TASK STATEMENT
Extract every line of the rows below that contains the string "downbow", matching case exactly.
= = = = =
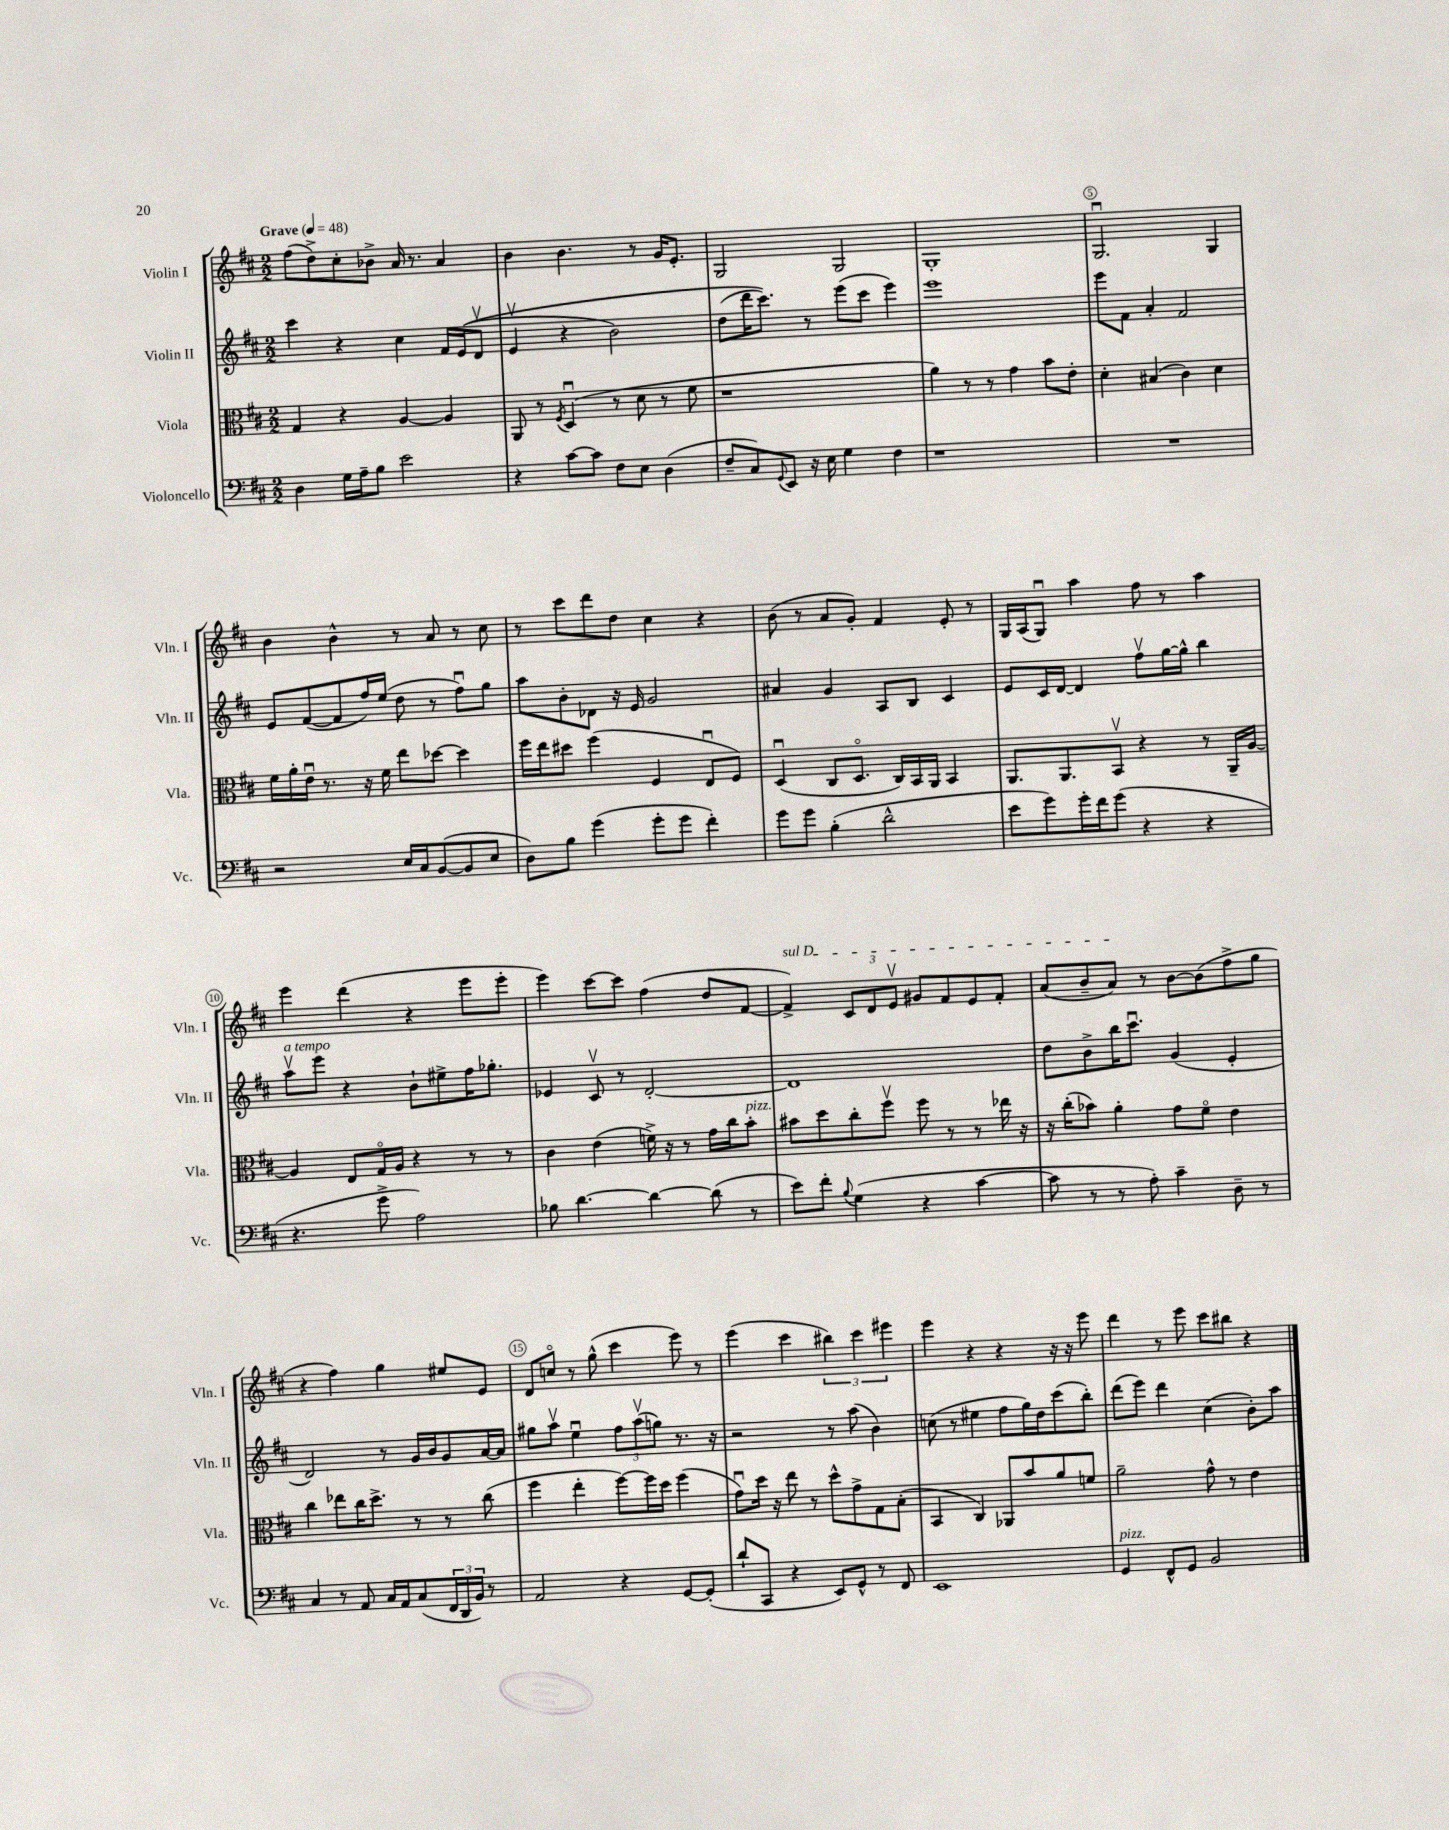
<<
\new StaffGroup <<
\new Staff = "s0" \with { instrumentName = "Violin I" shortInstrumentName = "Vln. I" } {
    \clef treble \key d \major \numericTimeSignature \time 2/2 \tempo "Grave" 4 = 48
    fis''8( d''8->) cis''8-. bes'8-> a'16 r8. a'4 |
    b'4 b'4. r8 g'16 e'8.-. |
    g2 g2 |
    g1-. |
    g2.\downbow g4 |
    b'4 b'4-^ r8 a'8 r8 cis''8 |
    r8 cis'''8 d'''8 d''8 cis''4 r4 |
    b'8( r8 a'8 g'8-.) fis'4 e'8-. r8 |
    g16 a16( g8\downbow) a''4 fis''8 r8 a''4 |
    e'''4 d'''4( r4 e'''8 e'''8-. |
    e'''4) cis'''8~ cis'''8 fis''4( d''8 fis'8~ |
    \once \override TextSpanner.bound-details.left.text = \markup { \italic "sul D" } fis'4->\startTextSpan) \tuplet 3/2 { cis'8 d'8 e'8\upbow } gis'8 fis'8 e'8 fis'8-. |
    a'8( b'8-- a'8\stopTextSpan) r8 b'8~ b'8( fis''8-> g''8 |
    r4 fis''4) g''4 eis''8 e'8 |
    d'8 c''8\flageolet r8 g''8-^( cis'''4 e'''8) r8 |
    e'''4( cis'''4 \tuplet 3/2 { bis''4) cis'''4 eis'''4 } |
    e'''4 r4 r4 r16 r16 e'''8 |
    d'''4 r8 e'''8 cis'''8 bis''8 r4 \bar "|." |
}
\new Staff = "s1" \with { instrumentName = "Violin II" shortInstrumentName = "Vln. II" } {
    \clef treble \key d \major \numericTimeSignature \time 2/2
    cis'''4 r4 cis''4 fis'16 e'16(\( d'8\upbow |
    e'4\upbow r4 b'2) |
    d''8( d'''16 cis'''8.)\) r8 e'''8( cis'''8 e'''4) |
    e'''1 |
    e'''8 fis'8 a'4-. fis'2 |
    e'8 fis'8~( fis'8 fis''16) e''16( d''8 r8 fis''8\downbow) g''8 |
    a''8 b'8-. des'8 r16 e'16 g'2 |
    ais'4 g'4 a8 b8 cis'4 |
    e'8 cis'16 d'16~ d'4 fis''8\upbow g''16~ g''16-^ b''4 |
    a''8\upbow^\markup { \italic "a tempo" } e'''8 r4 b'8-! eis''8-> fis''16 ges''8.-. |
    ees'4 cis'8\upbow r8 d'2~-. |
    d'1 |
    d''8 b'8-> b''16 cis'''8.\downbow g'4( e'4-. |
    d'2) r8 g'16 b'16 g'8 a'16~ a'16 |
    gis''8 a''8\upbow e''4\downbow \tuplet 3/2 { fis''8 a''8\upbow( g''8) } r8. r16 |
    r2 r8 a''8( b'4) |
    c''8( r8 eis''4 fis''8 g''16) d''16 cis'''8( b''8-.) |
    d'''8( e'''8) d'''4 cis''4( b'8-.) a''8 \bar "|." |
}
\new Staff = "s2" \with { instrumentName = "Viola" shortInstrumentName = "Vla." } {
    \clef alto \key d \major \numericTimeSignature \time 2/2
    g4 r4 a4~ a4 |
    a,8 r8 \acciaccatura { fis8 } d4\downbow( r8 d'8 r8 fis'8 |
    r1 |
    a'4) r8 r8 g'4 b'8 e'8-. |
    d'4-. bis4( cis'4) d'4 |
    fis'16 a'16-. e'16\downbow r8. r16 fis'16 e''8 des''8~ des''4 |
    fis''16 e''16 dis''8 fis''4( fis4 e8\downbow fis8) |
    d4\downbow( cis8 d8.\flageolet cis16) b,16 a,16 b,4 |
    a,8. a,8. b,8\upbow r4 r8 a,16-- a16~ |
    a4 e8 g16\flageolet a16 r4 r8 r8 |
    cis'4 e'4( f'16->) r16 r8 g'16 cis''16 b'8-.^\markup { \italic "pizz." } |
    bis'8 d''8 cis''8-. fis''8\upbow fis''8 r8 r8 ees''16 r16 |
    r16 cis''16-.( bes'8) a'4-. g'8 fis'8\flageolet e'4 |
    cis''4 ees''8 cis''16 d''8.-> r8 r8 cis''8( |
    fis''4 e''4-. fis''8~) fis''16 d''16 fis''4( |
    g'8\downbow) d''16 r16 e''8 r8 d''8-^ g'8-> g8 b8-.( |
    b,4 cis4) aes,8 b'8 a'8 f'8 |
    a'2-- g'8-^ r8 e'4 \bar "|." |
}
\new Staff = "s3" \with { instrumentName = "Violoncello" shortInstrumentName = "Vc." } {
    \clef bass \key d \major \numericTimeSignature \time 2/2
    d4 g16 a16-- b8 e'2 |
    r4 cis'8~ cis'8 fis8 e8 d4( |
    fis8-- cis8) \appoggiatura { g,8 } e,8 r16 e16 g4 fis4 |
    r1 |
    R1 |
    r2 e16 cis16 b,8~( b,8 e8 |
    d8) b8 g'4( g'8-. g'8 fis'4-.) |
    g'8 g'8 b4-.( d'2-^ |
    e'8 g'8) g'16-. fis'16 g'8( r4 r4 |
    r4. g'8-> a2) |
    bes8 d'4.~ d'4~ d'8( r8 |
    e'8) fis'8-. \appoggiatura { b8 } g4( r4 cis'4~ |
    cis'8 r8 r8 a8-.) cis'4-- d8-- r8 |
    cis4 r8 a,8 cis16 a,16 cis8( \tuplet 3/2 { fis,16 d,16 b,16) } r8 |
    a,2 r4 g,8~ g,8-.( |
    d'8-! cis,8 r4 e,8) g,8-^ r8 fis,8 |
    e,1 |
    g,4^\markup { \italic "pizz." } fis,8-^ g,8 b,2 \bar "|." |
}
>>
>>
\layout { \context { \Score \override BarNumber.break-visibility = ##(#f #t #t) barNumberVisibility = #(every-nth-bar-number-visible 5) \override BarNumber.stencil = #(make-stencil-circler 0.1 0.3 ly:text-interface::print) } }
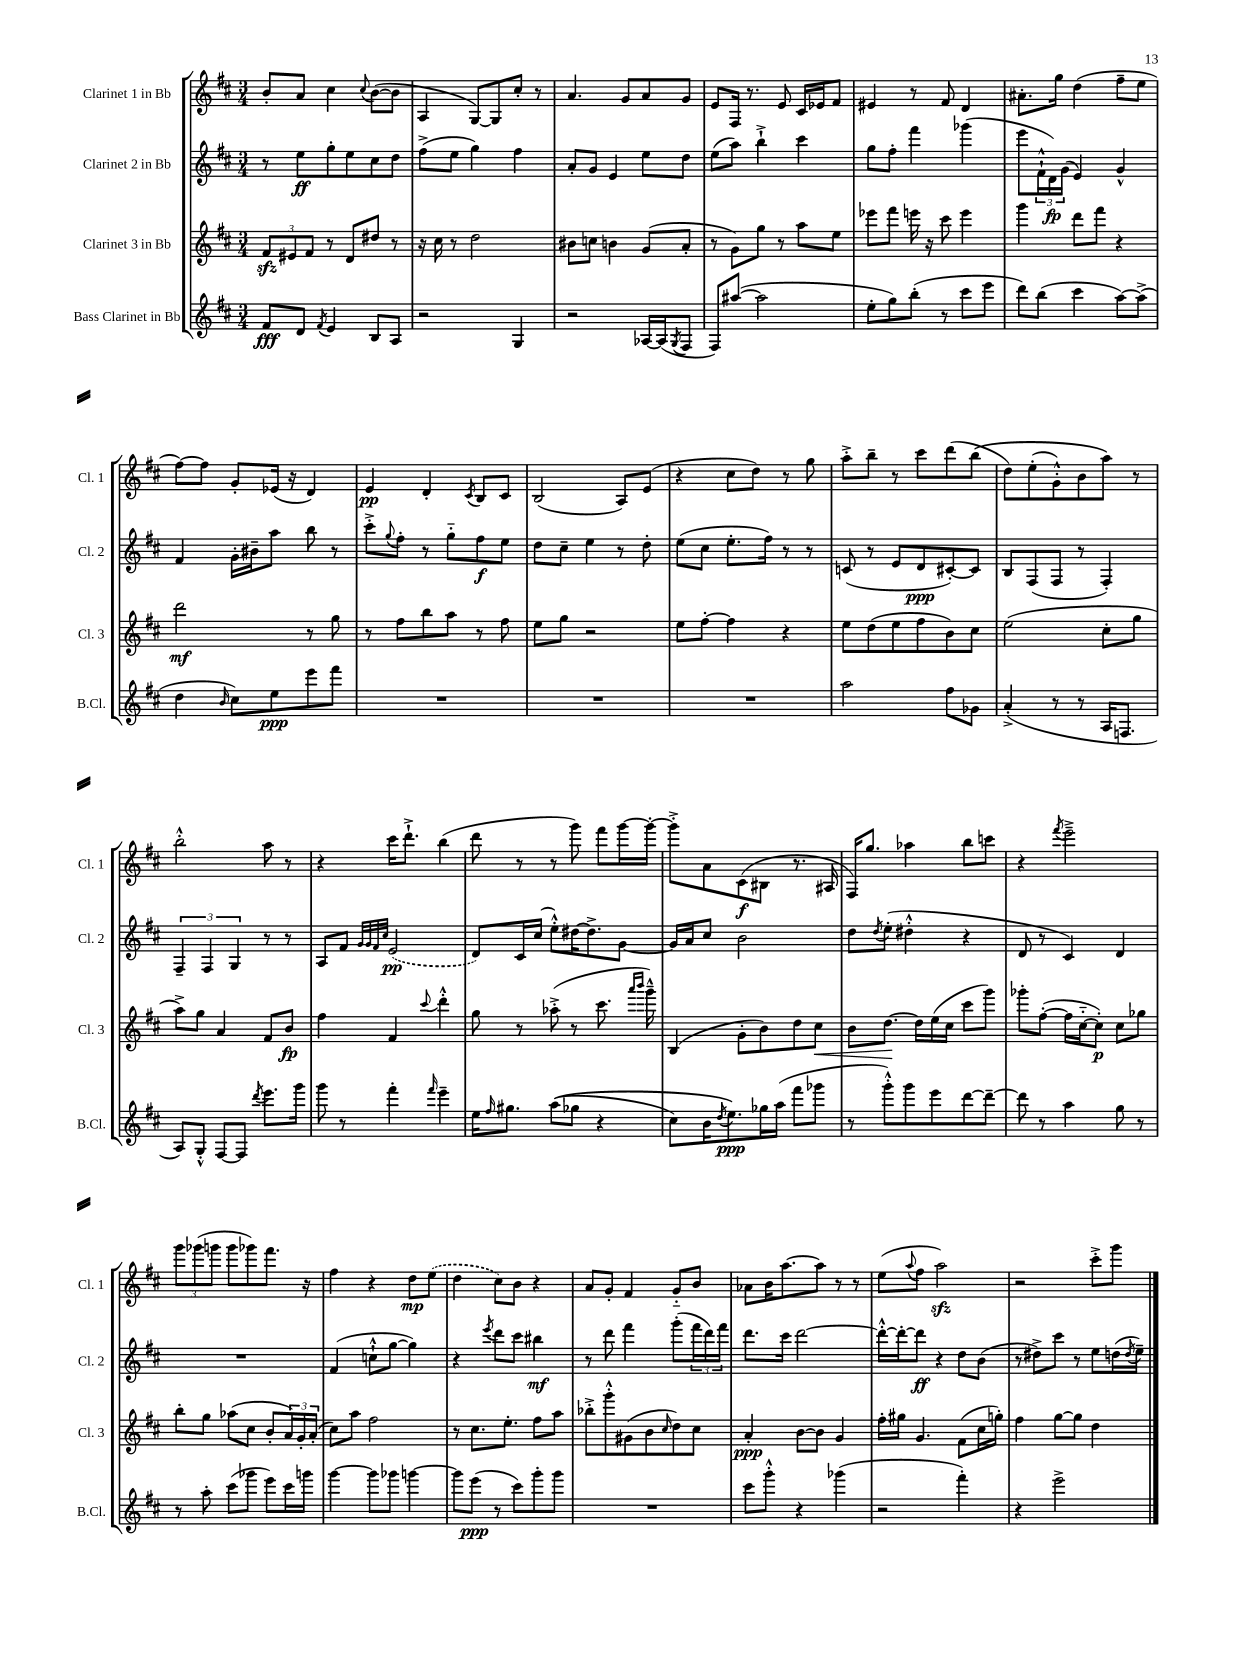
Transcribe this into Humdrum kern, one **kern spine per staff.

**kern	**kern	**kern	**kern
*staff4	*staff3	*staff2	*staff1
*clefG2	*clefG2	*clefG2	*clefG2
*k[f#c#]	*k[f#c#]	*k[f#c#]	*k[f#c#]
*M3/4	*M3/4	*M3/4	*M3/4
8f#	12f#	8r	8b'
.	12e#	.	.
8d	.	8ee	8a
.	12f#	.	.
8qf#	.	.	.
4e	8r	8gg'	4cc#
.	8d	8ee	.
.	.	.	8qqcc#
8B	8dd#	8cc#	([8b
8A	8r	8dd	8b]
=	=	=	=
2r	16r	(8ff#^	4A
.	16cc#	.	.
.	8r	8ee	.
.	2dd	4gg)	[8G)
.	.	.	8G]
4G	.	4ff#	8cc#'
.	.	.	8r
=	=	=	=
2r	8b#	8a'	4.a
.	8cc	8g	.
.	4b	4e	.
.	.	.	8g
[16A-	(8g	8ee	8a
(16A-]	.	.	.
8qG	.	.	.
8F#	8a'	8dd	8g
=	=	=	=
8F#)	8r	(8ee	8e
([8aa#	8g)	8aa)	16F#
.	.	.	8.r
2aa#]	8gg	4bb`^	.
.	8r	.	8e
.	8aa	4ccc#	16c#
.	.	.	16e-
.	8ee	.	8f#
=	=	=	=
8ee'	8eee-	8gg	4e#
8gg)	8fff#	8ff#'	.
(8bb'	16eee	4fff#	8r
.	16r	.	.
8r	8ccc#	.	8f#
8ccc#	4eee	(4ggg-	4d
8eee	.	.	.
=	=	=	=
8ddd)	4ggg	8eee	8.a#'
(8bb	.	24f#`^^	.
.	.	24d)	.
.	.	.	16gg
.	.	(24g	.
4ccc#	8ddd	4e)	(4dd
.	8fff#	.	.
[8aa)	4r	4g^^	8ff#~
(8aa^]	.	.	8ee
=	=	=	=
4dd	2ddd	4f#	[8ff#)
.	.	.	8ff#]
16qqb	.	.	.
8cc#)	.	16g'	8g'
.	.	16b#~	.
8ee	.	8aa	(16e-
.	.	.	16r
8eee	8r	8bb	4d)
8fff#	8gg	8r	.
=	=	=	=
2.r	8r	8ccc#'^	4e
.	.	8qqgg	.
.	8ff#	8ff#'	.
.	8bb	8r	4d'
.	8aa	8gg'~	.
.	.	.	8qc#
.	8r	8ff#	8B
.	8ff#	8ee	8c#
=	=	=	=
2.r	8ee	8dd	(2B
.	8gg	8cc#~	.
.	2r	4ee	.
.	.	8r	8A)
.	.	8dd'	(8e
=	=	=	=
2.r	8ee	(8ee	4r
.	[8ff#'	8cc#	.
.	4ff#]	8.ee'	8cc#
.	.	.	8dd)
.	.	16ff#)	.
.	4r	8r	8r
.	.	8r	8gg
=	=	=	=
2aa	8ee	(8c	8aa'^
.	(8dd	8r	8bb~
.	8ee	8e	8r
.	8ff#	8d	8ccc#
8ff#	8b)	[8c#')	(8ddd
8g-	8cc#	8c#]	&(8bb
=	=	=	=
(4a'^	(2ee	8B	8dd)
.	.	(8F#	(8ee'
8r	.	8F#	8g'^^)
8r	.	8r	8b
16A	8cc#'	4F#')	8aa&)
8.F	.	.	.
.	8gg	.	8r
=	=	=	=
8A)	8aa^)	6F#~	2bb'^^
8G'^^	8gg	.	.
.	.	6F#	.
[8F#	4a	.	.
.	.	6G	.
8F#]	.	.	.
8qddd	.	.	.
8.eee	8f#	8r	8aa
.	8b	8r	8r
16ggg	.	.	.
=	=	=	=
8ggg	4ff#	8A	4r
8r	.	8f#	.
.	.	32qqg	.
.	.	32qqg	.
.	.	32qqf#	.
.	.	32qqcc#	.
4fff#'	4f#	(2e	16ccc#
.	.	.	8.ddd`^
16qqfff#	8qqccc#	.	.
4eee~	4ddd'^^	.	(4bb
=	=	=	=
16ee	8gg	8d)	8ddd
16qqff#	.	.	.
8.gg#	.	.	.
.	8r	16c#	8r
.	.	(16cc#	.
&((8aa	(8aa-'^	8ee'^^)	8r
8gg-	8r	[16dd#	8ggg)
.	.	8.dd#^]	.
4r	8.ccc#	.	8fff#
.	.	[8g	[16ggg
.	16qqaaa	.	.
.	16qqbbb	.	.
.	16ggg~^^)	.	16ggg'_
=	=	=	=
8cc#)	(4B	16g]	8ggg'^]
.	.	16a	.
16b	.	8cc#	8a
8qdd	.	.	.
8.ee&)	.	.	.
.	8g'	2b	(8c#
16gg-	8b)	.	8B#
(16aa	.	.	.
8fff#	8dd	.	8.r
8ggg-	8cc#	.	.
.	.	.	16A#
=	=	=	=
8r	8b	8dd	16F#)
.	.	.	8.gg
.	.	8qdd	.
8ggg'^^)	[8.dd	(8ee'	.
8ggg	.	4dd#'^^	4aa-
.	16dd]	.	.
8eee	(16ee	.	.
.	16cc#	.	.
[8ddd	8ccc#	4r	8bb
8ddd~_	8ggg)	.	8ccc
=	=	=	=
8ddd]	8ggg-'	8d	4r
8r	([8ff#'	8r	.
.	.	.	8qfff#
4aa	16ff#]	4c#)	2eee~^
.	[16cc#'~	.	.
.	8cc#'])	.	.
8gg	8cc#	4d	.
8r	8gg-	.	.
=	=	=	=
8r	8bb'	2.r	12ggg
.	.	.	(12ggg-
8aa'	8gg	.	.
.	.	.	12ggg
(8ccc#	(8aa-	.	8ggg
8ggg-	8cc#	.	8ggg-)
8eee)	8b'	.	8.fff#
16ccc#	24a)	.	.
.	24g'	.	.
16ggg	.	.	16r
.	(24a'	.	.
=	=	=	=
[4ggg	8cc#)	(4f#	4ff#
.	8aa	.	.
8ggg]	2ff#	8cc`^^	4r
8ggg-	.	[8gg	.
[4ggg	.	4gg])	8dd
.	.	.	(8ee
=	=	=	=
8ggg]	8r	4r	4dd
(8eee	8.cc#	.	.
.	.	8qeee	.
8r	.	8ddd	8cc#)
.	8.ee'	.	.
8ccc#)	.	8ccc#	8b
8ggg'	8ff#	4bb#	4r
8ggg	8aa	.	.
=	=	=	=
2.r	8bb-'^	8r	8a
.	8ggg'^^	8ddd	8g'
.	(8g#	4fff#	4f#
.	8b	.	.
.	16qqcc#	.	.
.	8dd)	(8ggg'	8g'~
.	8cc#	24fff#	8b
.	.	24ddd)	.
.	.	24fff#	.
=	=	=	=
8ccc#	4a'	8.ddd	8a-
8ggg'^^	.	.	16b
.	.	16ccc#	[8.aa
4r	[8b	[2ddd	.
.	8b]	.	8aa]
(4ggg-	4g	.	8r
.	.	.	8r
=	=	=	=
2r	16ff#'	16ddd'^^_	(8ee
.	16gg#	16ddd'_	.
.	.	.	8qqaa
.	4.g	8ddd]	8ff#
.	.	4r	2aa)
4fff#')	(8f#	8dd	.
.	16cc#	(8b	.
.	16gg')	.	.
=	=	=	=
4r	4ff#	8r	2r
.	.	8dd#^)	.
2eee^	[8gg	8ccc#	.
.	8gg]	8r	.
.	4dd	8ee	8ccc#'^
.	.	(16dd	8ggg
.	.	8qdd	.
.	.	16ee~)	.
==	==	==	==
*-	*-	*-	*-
= = = = =
RESPONSE TO THE EXERCISE
    g2.\downbow g4 |
    g16 a16( g8\downbow) a''4 fis''8 r8 a''4 |
    e'8 fis'8~( fis'8 fis''16) e''16( d''8 r8 fis''8\downbow) g''8 |
    d''8 b'8-> b''16 cis'''8.\downbow g'4( e'4-. |
    gis''8 a''8\upbow e''4\downbow \tuplet 3/2 { fis''8 a''8\upbow( g''8) } r8. r16 |
    a,8 r8 \acciaccatura { fis8 } d4\downbow( r8 d'8 r8 fis'8 |
    fis'16 a'16-. e'16\downbow r8. r16 fis'16 e''8 des''8~ des''4 |
    fis''16 e''16 dis''8 fis''4( fis4 e8\downbow fis8) |
    d4\downbow( cis8 d8.\flageolet cis16) b,16 a,16 b,4 |
    g'8\downbow) d''16 r16 e''8 r8 d''8-^ g'8-> g8 b8-.( |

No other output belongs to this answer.